Before-and-after object lists
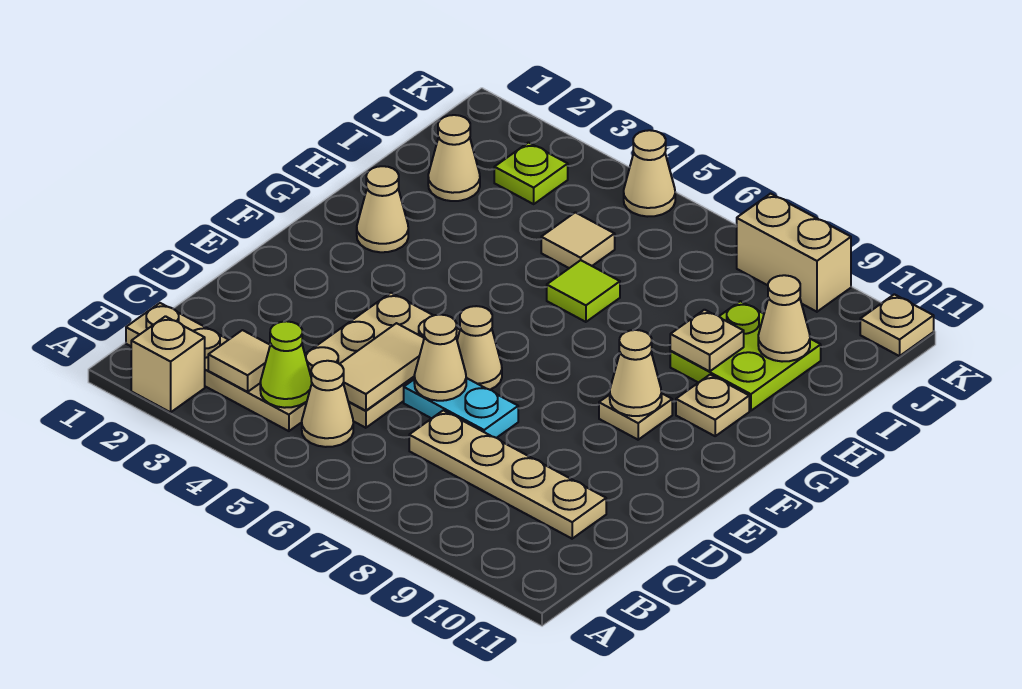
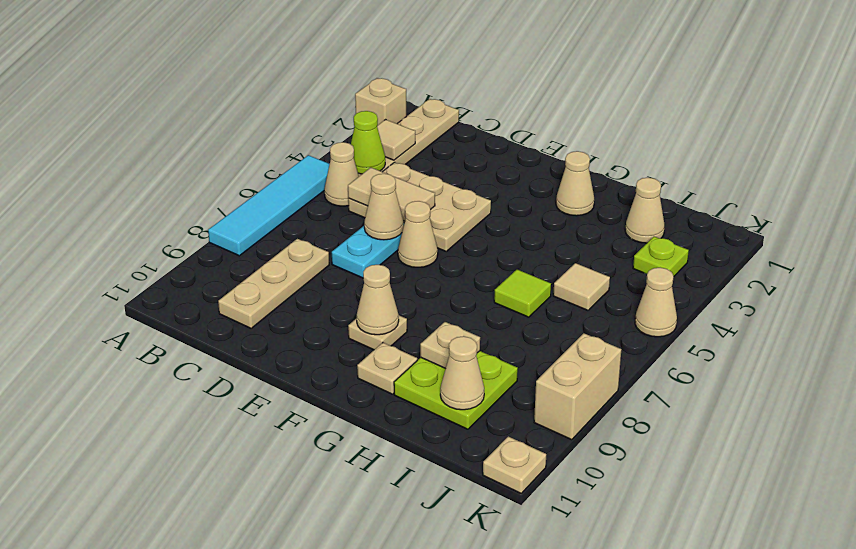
none -> cyan tile A5:A8 level 1
tan plate C7:C10 level 1 -> tan plate C8:C10 level 1

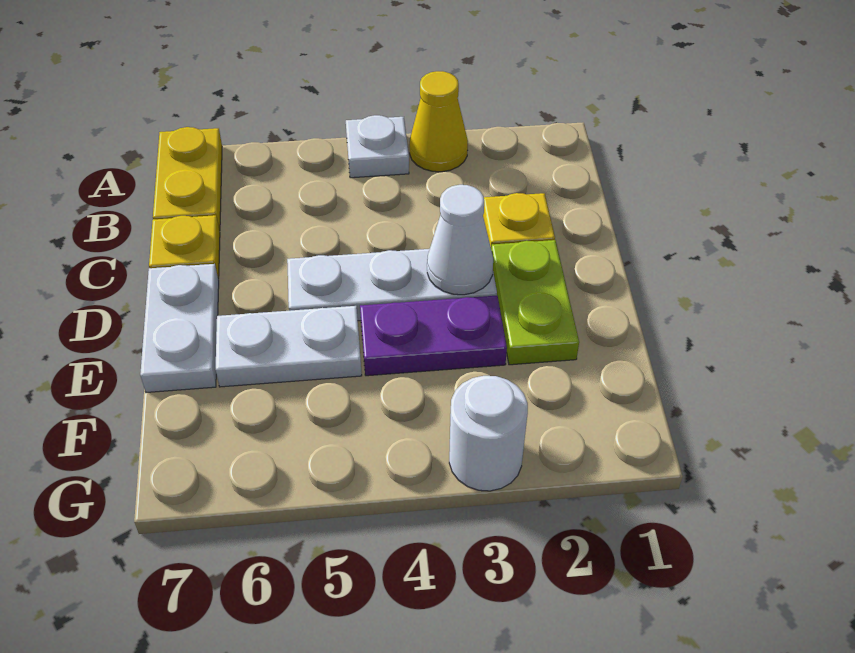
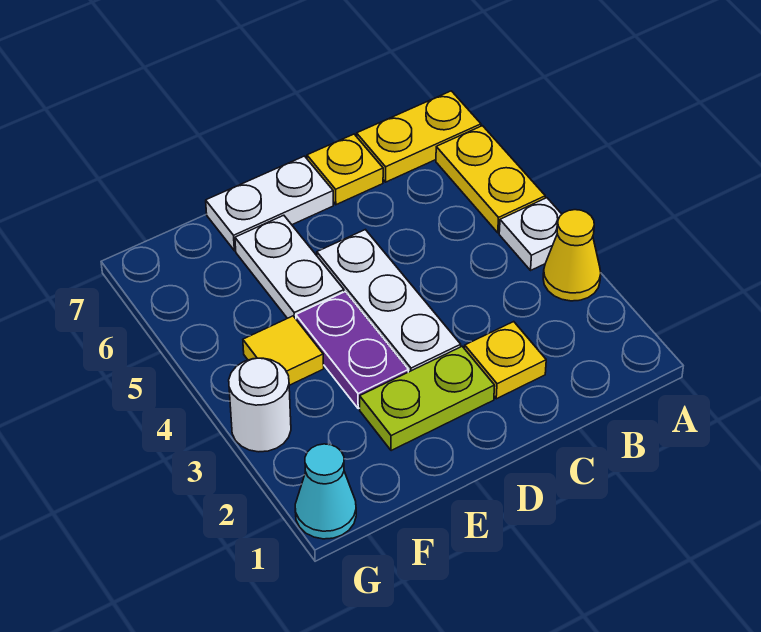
none -> yellow plate A5:A6 level 1
white cone D3 level 2 -> none
none -> yellow tile F4 level 1
none -> cyan cone G1 level 1

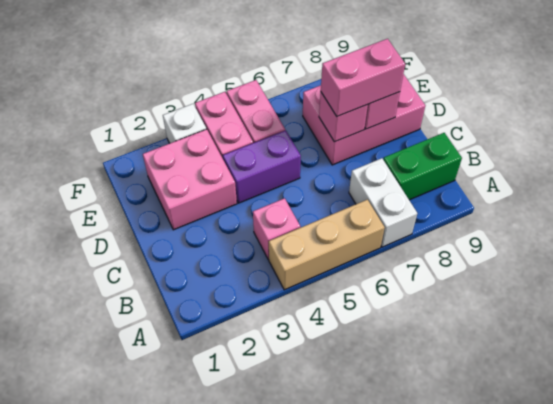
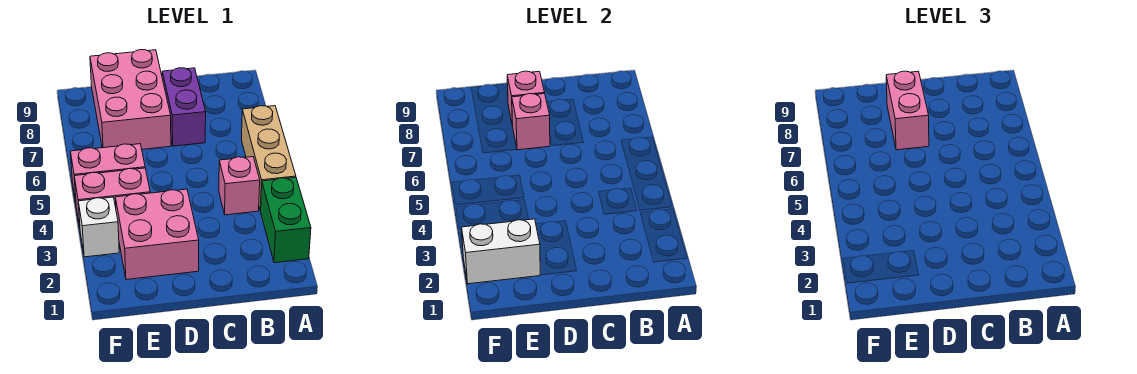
white brick A7:B7 level 1 -> white brick E2:F2 level 2
green brick B8:B9 level 1 -> green brick A2:A3 level 1
purple brick D4:D5 level 1 -> purple brick C7:C8 level 1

- **EXERCISE DETAILS**: Could you return all the entries exactly as they appear, minus the pictures?

- **EXERCISE ANSWER**:
none -> cyan tile A5:A8 level 1
tan plate C7:C10 level 1 -> tan plate C8:C10 level 1

none -> yellow plate A5:A6 level 1
white cone D3 level 2 -> none
none -> yellow tile F4 level 1
none -> cyan cone G1 level 1

white brick A7:B7 level 1 -> white brick E2:F2 level 2
green brick B8:B9 level 1 -> green brick A2:A3 level 1
purple brick D4:D5 level 1 -> purple brick C7:C8 level 1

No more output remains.